-- EXTRACTED MATERIAL follows --
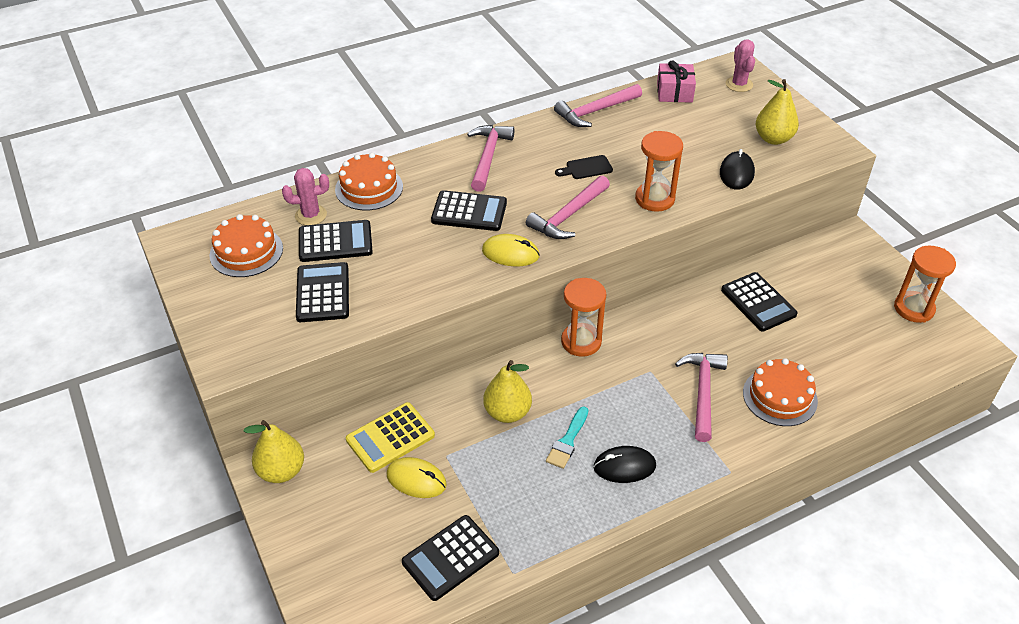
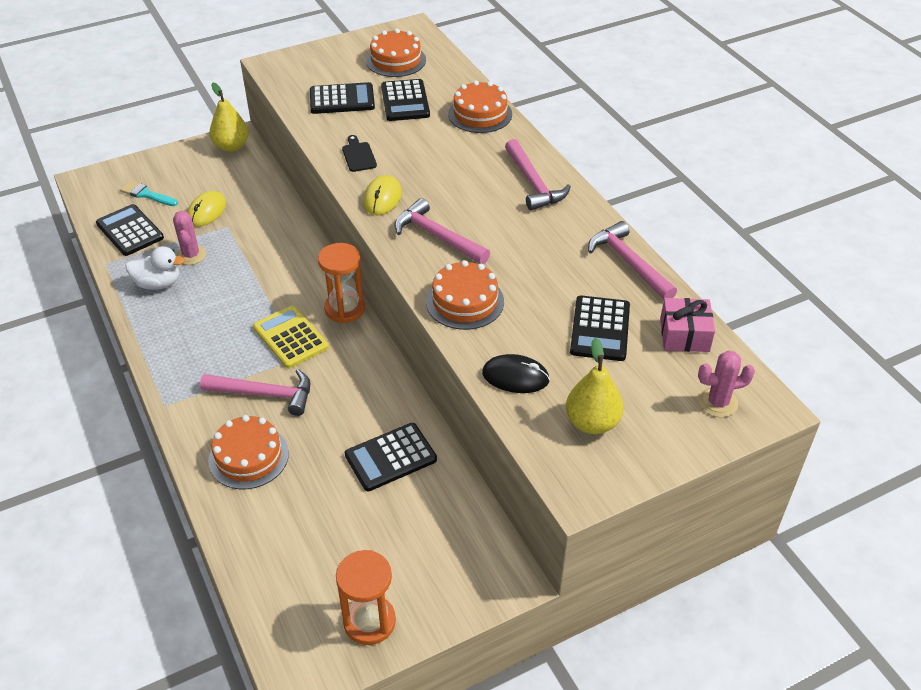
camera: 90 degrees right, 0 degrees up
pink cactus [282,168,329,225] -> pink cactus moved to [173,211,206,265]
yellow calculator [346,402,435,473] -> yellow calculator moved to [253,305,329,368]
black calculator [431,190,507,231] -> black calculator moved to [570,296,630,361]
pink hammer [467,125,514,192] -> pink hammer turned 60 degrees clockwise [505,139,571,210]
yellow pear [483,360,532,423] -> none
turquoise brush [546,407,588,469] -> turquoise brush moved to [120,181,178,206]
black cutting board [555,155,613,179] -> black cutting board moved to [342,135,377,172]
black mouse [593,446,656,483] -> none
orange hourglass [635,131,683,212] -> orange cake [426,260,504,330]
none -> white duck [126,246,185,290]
-- EXTRACTED MATERIAL concluded --
Return all of the lines above without alteration, minus the pictures.

camera: 90 degrees right, 0 degrees up
pink cactus [282,168,329,225] -> pink cactus moved to [173,211,206,265]
yellow calculator [346,402,435,473] -> yellow calculator moved to [253,305,329,368]
black calculator [431,190,507,231] -> black calculator moved to [570,296,630,361]
pink hammer [467,125,514,192] -> pink hammer turned 60 degrees clockwise [505,139,571,210]
yellow pear [483,360,532,423] -> none
turquoise brush [546,407,588,469] -> turquoise brush moved to [120,181,178,206]
black cutting board [555,155,613,179] -> black cutting board moved to [342,135,377,172]
black mouse [593,446,656,483] -> none
orange hourglass [635,131,683,212] -> orange cake [426,260,504,330]
none -> white duck [126,246,185,290]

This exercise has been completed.